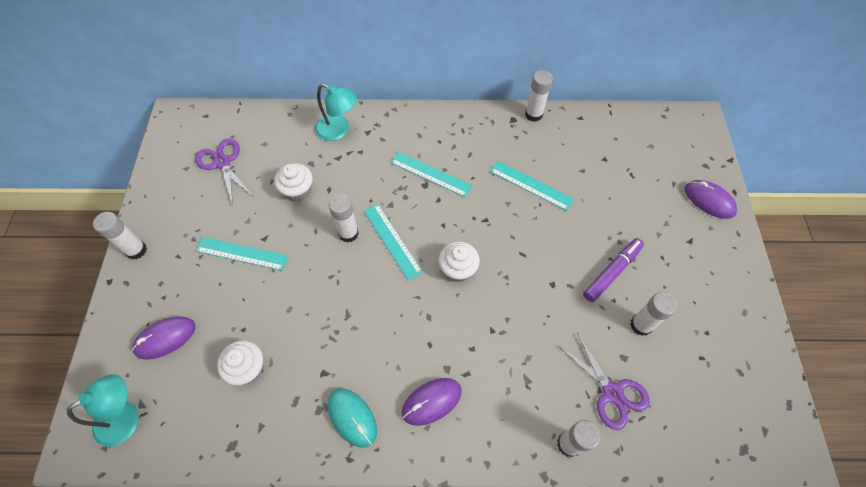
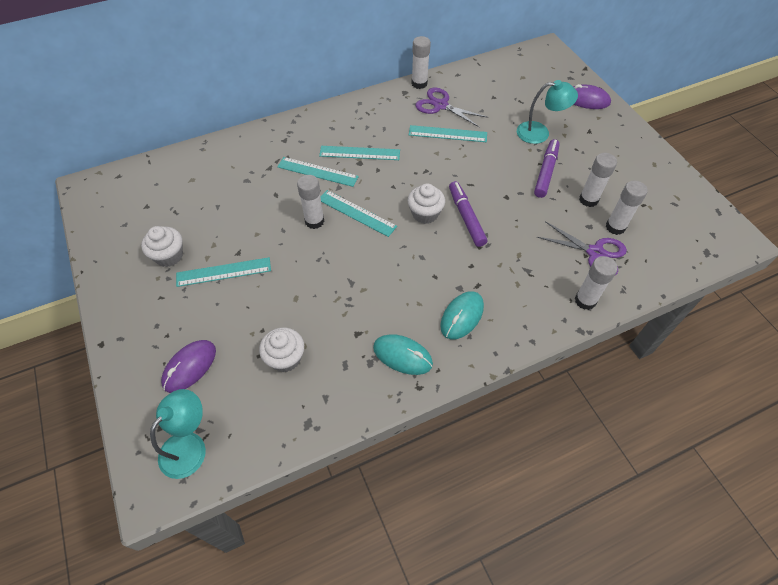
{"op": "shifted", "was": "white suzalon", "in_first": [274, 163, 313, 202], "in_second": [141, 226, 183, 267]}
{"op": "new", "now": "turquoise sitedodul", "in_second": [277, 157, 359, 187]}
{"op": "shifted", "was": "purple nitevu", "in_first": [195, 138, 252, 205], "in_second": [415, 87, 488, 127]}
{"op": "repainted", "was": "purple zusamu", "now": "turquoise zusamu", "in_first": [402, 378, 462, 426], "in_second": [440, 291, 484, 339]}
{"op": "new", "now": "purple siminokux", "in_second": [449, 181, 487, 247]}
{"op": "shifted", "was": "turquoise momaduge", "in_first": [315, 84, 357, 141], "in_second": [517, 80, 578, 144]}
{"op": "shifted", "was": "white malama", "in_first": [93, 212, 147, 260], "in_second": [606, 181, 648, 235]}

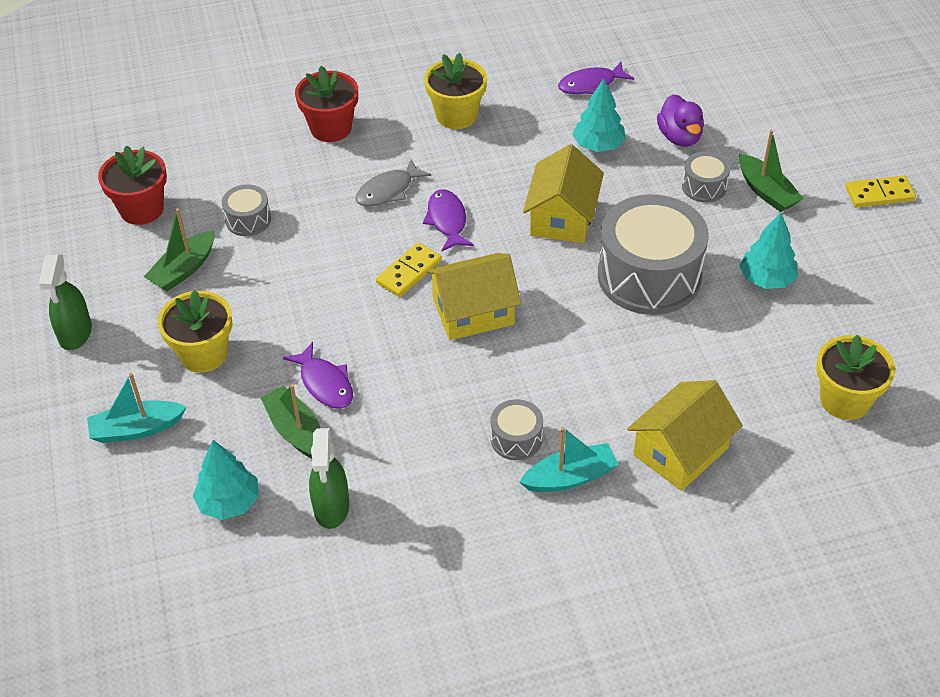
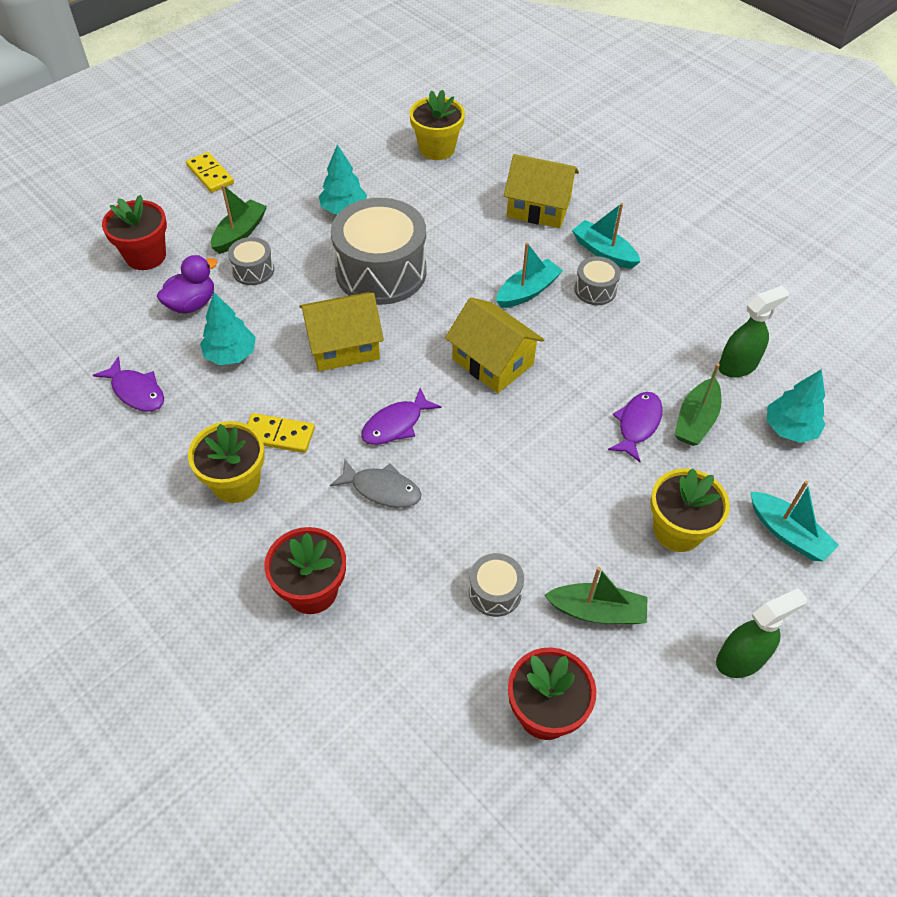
{"op": "new", "now": "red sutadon", "in_second": [102, 195, 167, 270]}
{"op": "shifted", "was": "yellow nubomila", "in_first": [376, 242, 442, 297], "in_second": [247, 413, 315, 453]}
{"op": "new", "now": "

- WORK INSTRUCTION
When copying the listing, print each line exactly but leave out every picture.

- SOLUTION TO THE PROBLEM
{"op": "shifted", "was": "white suzalon", "in_first": [274, 163, 313, 202], "in_second": [141, 226, 183, 267]}
{"op": "new", "now": "turquoise sitedodul", "in_second": [277, 157, 359, 187]}
{"op": "shifted", "was": "purple nitevu", "in_first": [195, 138, 252, 205], "in_second": [415, 87, 488, 127]}
{"op": "repainted", "was": "purple zusamu", "now": "turquoise zusamu", "in_first": [402, 378, 462, 426], "in_second": [440, 291, 484, 339]}
{"op": "new", "now": "purple siminokux", "in_second": [449, 181, 487, 247]}
{"op": "shifted", "was": "turquoise momaduge", "in_first": [315, 84, 357, 141], "in_second": [517, 80, 578, 144]}
{"op": "shifted", "was": "white malama", "in_first": [93, 212, 147, 260], "in_second": [606, 181, 648, 235]}

{"op": "new", "now": "red sutadon", "in_second": [102, 195, 167, 270]}
{"op": "shifted", "was": "yellow nubomila", "in_first": [376, 242, 442, 297], "in_second": [247, 413, 315, 453]}
{"op": "new", "now": "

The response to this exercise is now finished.